* [EXERCISE BRIEF]: Every line of the data below is to be given again as it appears, with the images removed.

* [DATA TO PROCESS]:
----

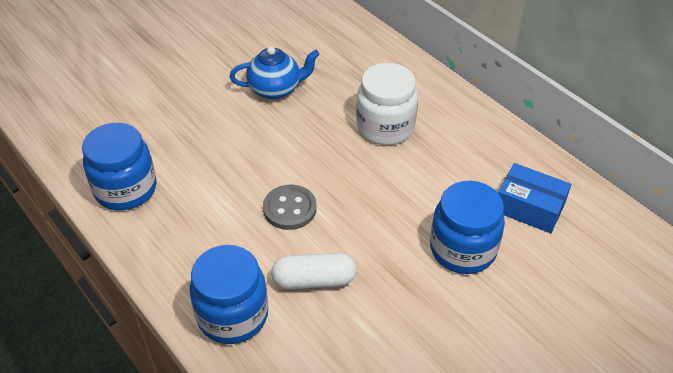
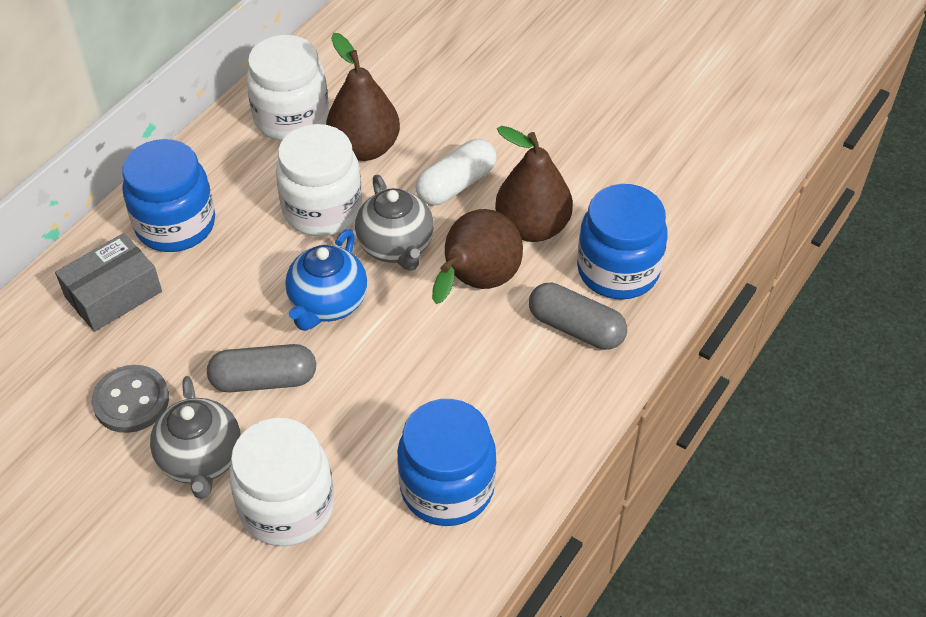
blue box: 1 -> 0
brown pear: 0 -> 3
grey box: 0 -> 1
grey capsule: 0 -> 2
grey teapot: 0 -> 2
white jar: 1 -> 3

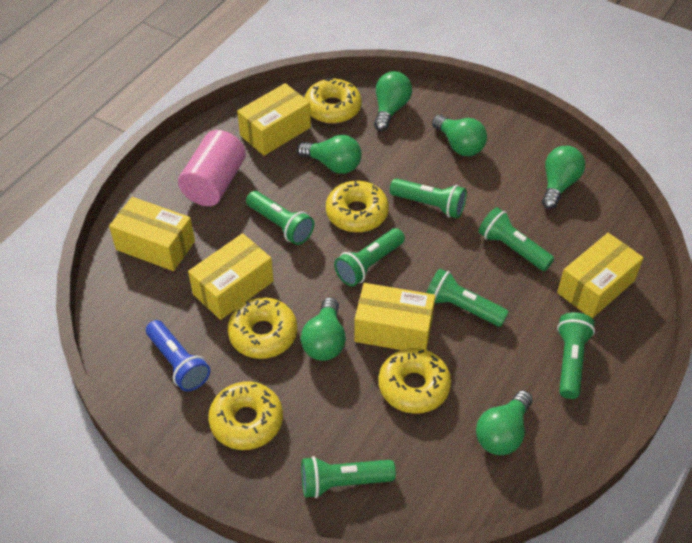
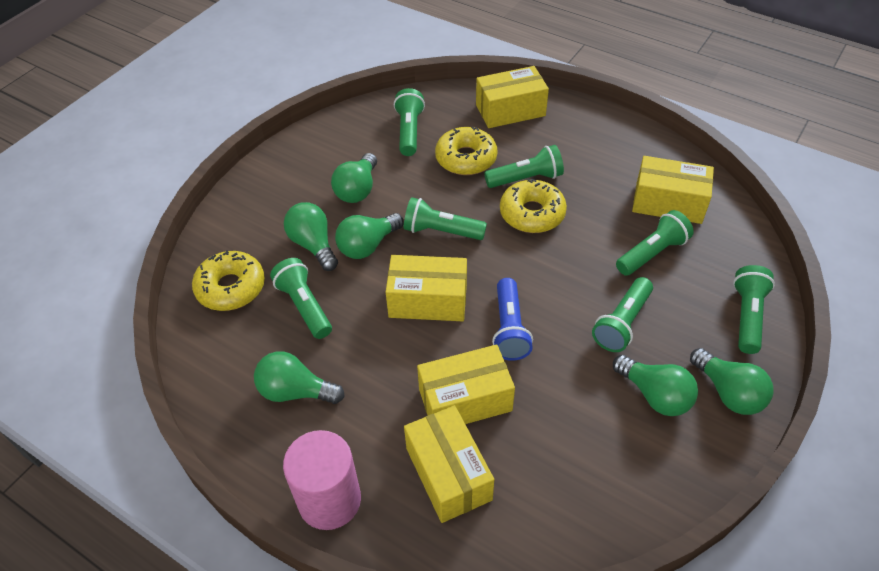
yellow donut: 5 -> 3

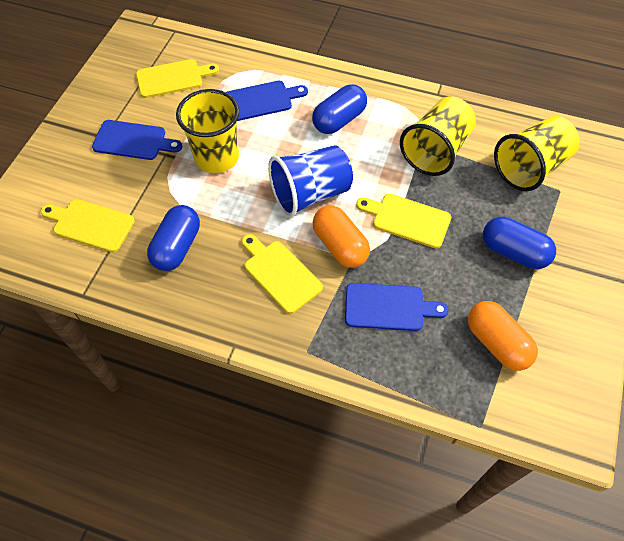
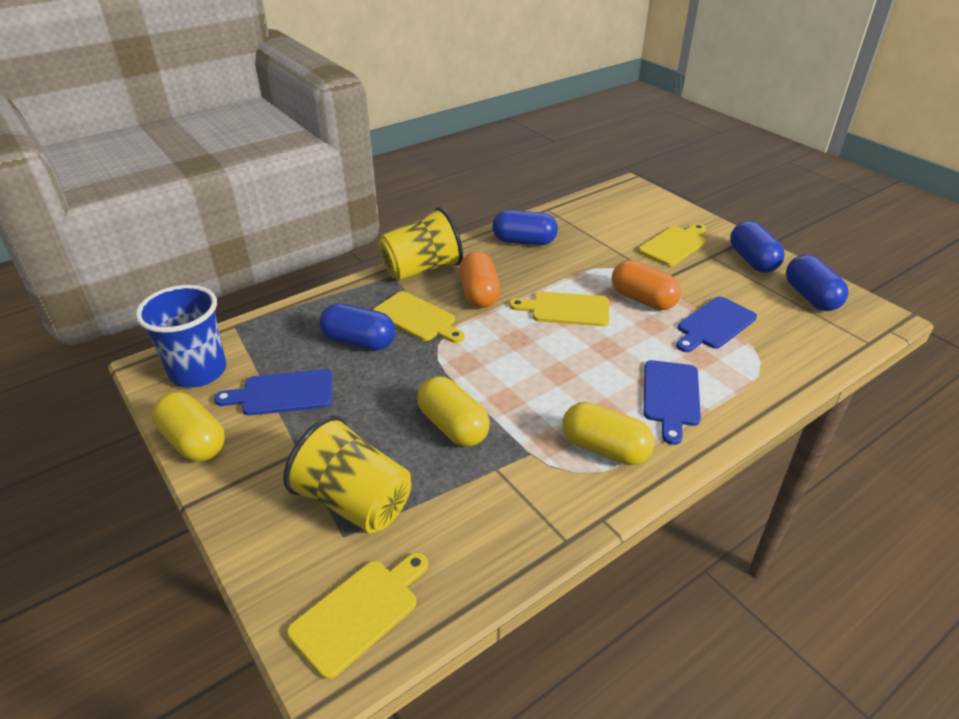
blue capsule: 3 -> 4
yellow capsule: 0 -> 3
yellow cup: 3 -> 2

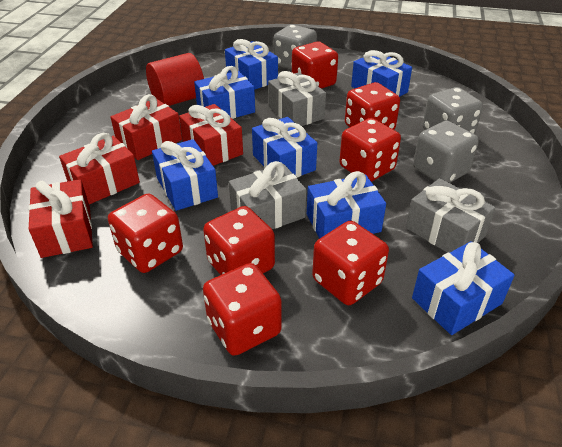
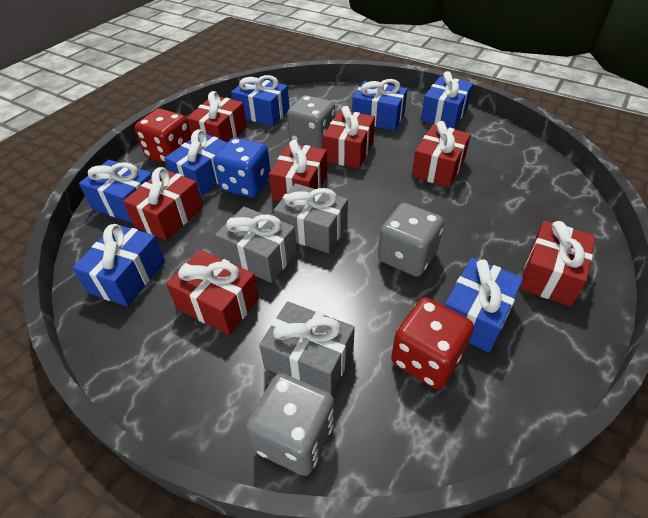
blue dice: 0 -> 1
red cylinder: 1 -> 0
red dice: 7 -> 2
red gift: 4 -> 7

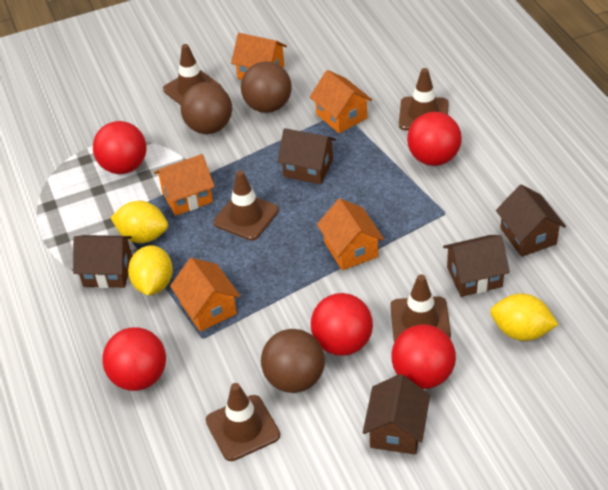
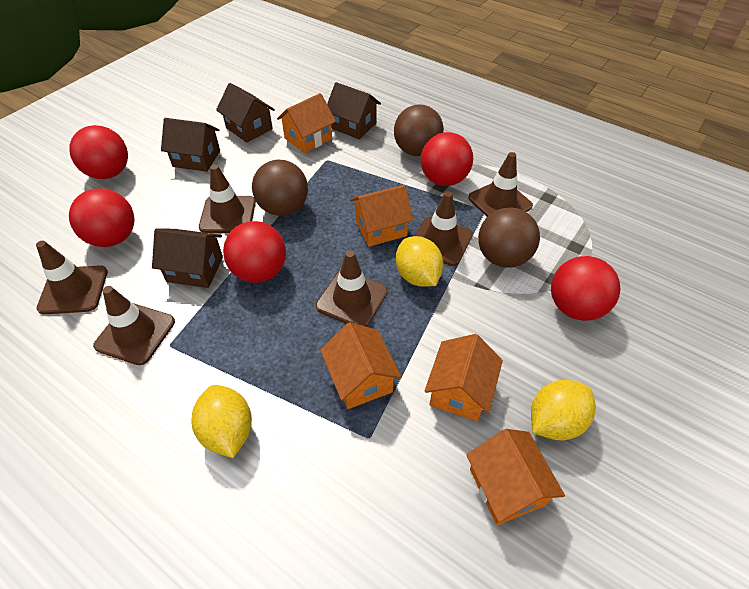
brown house: 5 -> 4
brown traffic cone: 5 -> 6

----

* [SOLUTION FOR THIS PROBLEM]:
blue box: 1 -> 0
brown pear: 0 -> 3
grey box: 0 -> 1
grey capsule: 0 -> 2
grey teapot: 0 -> 2
white jar: 1 -> 3

yellow donut: 5 -> 3

blue capsule: 3 -> 4
yellow capsule: 0 -> 3
yellow cup: 3 -> 2

blue dice: 0 -> 1
red cylinder: 1 -> 0
red dice: 7 -> 2
red gift: 4 -> 7

brown house: 5 -> 4
brown traffic cone: 5 -> 6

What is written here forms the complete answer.